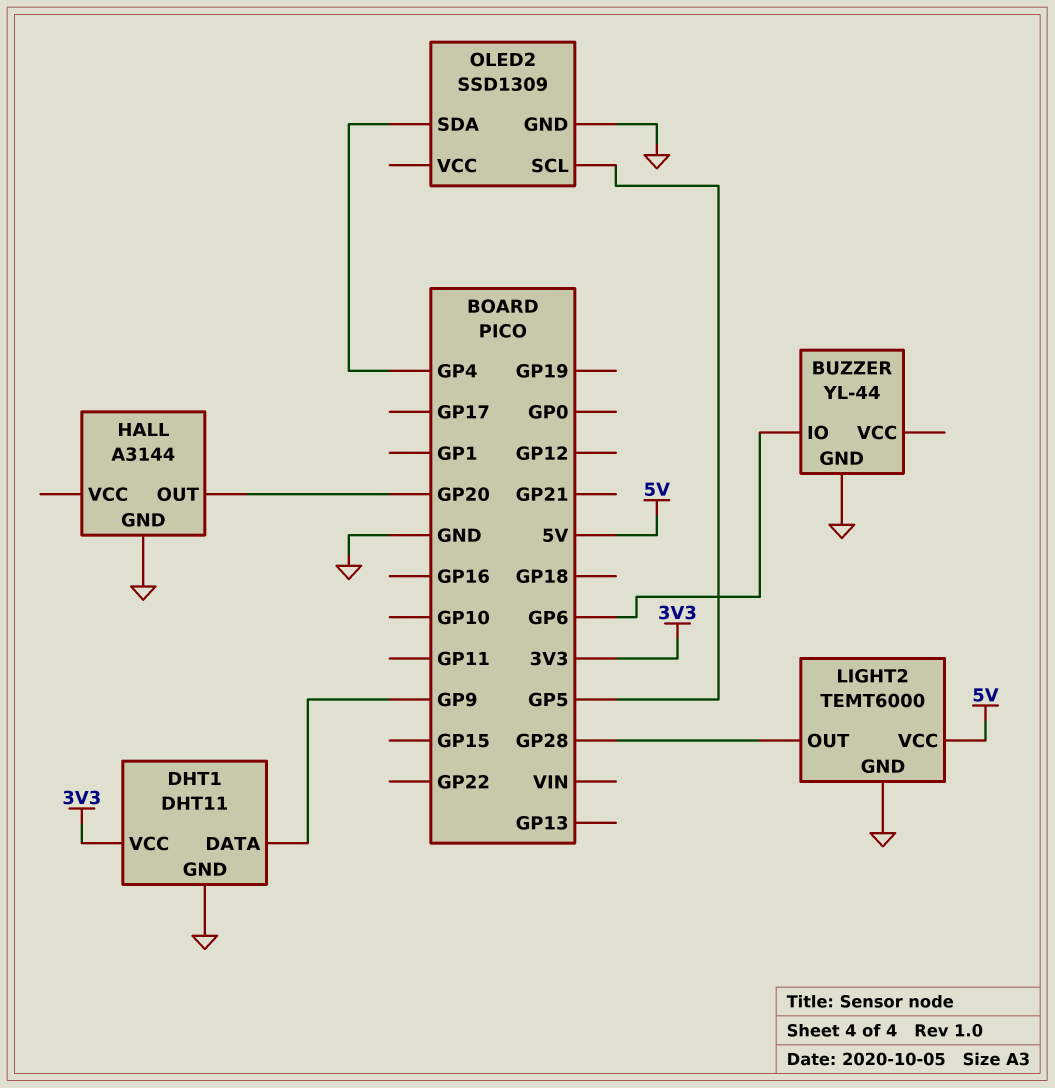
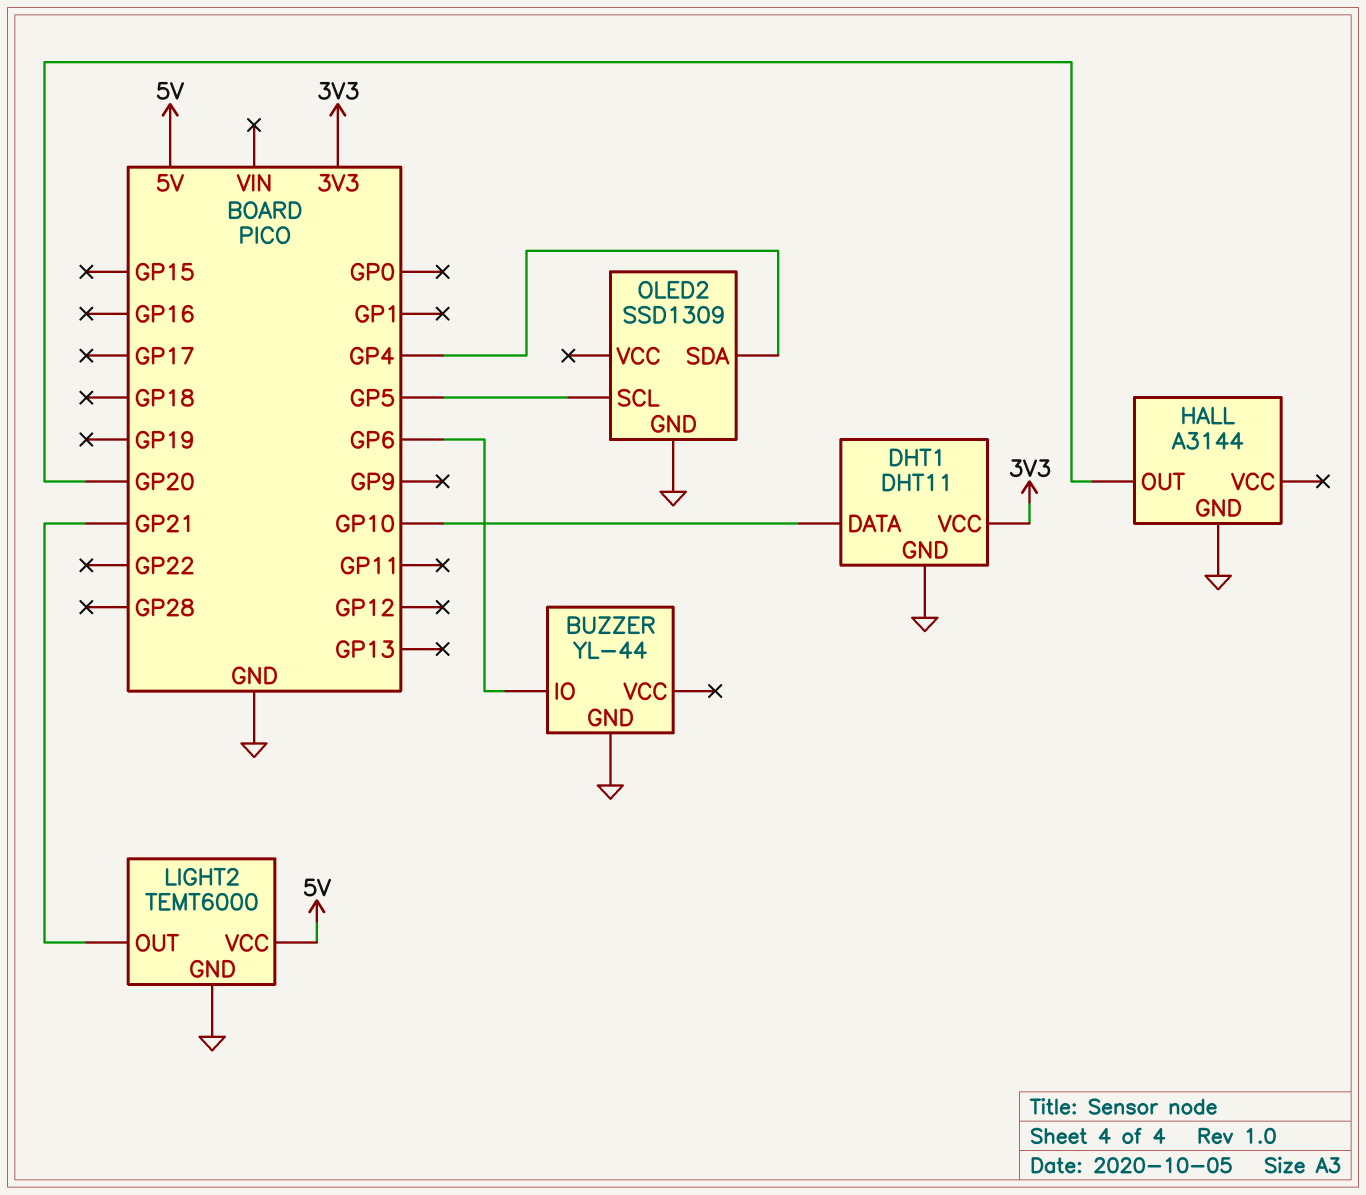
DHT1 pin DATA: GP9 -> GP10
LIGHT2 pin OUT: GP28 -> GP21

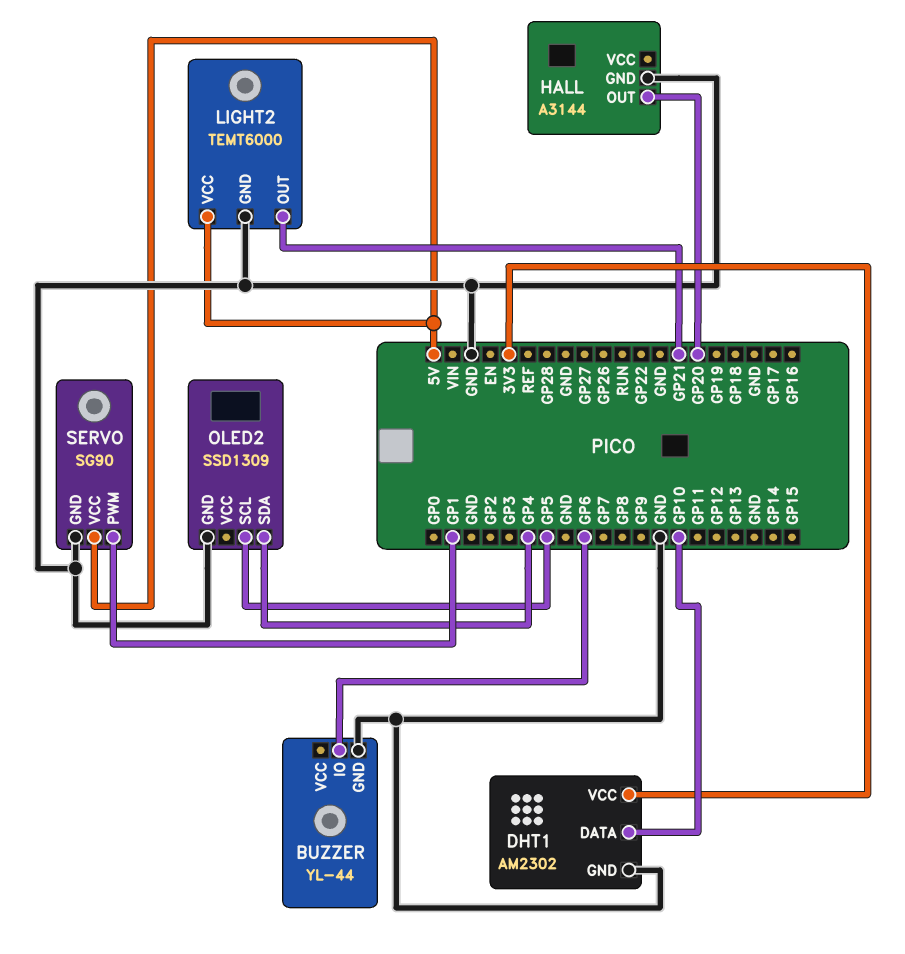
DHT1: DHT11 -> AM2302
SERVO: none -> SG90
SERVO pin GND: none -> GND
SERVO pin PWM: none -> GP1
SERVO pin VCC: none -> 5V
———
--- Task to complete ---
Quote only the lines from the one containing "DHT1: DHT11 -> AM2302" through the final line of the records, with both ends included.

--- Written response ---
DHT1: DHT11 -> AM2302
SERVO: none -> SG90
SERVO pin GND: none -> GND
SERVO pin PWM: none -> GP1
SERVO pin VCC: none -> 5V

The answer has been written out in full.